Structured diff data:
※ ※ ※
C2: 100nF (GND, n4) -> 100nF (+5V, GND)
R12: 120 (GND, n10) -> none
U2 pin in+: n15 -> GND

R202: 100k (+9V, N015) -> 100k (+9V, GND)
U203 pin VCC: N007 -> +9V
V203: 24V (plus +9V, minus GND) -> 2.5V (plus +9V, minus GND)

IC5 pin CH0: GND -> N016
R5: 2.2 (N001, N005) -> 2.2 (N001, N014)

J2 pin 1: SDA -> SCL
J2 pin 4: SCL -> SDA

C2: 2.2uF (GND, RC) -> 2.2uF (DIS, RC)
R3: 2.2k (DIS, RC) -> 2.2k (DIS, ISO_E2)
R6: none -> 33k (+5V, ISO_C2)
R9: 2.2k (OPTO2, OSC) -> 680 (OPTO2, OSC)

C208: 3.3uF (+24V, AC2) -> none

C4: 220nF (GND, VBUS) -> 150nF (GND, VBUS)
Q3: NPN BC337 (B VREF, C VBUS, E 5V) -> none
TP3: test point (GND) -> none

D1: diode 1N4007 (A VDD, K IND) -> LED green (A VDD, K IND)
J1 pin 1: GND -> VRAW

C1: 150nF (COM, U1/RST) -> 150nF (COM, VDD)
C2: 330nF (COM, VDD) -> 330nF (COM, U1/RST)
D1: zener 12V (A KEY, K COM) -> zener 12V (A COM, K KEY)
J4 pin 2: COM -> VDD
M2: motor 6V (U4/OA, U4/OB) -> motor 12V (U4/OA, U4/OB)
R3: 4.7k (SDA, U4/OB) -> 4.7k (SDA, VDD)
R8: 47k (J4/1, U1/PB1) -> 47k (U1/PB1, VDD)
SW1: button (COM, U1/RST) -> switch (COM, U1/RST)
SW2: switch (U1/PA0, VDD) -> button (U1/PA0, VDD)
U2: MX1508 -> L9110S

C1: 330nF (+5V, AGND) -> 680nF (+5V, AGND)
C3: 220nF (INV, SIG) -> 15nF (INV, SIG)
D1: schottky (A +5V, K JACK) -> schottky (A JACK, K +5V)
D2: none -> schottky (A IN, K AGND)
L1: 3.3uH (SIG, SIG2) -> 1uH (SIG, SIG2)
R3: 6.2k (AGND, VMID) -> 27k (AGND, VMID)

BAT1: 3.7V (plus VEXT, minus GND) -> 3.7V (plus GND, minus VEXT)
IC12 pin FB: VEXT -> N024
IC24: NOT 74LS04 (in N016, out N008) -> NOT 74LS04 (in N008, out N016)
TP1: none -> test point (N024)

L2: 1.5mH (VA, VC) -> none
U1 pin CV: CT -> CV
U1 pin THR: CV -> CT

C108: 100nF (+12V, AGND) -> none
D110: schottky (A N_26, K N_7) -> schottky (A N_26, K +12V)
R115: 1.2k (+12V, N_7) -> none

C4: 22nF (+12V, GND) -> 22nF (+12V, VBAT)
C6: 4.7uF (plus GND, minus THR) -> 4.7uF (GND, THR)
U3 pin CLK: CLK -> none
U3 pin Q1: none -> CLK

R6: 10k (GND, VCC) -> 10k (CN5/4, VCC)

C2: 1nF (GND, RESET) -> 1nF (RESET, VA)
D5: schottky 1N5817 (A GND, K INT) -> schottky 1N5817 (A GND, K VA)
※ ※ ※
# [WORK REQUIRED]
Repeat all of the records above exactly as written.

# [SOLUTION TO THIS EXERCISE]
C2: 100nF (GND, n4) -> 100nF (+5V, GND)
R12: 120 (GND, n10) -> none
U2 pin in+: n15 -> GND

R202: 100k (+9V, N015) -> 100k (+9V, GND)
U203 pin VCC: N007 -> +9V
V203: 24V (plus +9V, minus GND) -> 2.5V (plus +9V, minus GND)

IC5 pin CH0: GND -> N016
R5: 2.2 (N001, N005) -> 2.2 (N001, N014)

J2 pin 1: SDA -> SCL
J2 pin 4: SCL -> SDA

C2: 2.2uF (GND, RC) -> 2.2uF (DIS, RC)
R3: 2.2k (DIS, RC) -> 2.2k (DIS, ISO_E2)
R6: none -> 33k (+5V, ISO_C2)
R9: 2.2k (OPTO2, OSC) -> 680 (OPTO2, OSC)

C208: 3.3uF (+24V, AC2) -> none

C4: 220nF (GND, VBUS) -> 150nF (GND, VBUS)
Q3: NPN BC337 (B VREF, C VBUS, E 5V) -> none
TP3: test point (GND) -> none

D1: diode 1N4007 (A VDD, K IND) -> LED green (A VDD, K IND)
J1 pin 1: GND -> VRAW

C1: 150nF (COM, U1/RST) -> 150nF (COM, VDD)
C2: 330nF (COM, VDD) -> 330nF (COM, U1/RST)
D1: zener 12V (A KEY, K COM) -> zener 12V (A COM, K KEY)
J4 pin 2: COM -> VDD
M2: motor 6V (U4/OA, U4/OB) -> motor 12V (U4/OA, U4/OB)
R3: 4.7k (SDA, U4/OB) -> 4.7k (SDA, VDD)
R8: 47k (J4/1, U1/PB1) -> 47k (U1/PB1, VDD)
SW1: button (COM, U1/RST) -> switch (COM, U1/RST)
SW2: switch (U1/PA0, VDD) -> button (U1/PA0, VDD)
U2: MX1508 -> L9110S

C1: 330nF (+5V, AGND) -> 680nF (+5V, AGND)
C3: 220nF (INV, SIG) -> 15nF (INV, SIG)
D1: schottky (A +5V, K JACK) -> schottky (A JACK, K +5V)
D2: none -> schottky (A IN, K AGND)
L1: 3.3uH (SIG, SIG2) -> 1uH (SIG, SIG2)
R3: 6.2k (AGND, VMID) -> 27k (AGND, VMID)

BAT1: 3.7V (plus VEXT, minus GND) -> 3.7V (plus GND, minus VEXT)
IC12 pin FB: VEXT -> N024
IC24: NOT 74LS04 (in N016, out N008) -> NOT 74LS04 (in N008, out N016)
TP1: none -> test point (N024)

L2: 1.5mH (VA, VC) -> none
U1 pin CV: CT -> CV
U1 pin THR: CV -> CT

C108: 100nF (+12V, AGND) -> none
D110: schottky (A N_26, K N_7) -> schottky (A N_26, K +12V)
R115: 1.2k (+12V, N_7) -> none

C4: 22nF (+12V, GND) -> 22nF (+12V, VBAT)
C6: 4.7uF (plus GND, minus THR) -> 4.7uF (GND, THR)
U3 pin CLK: CLK -> none
U3 pin Q1: none -> CLK

R6: 10k (GND, VCC) -> 10k (CN5/4, VCC)

C2: 1nF (GND, RESET) -> 1nF (RESET, VA)
D5: schottky 1N5817 (A GND, K INT) -> schottky 1N5817 (A GND, K VA)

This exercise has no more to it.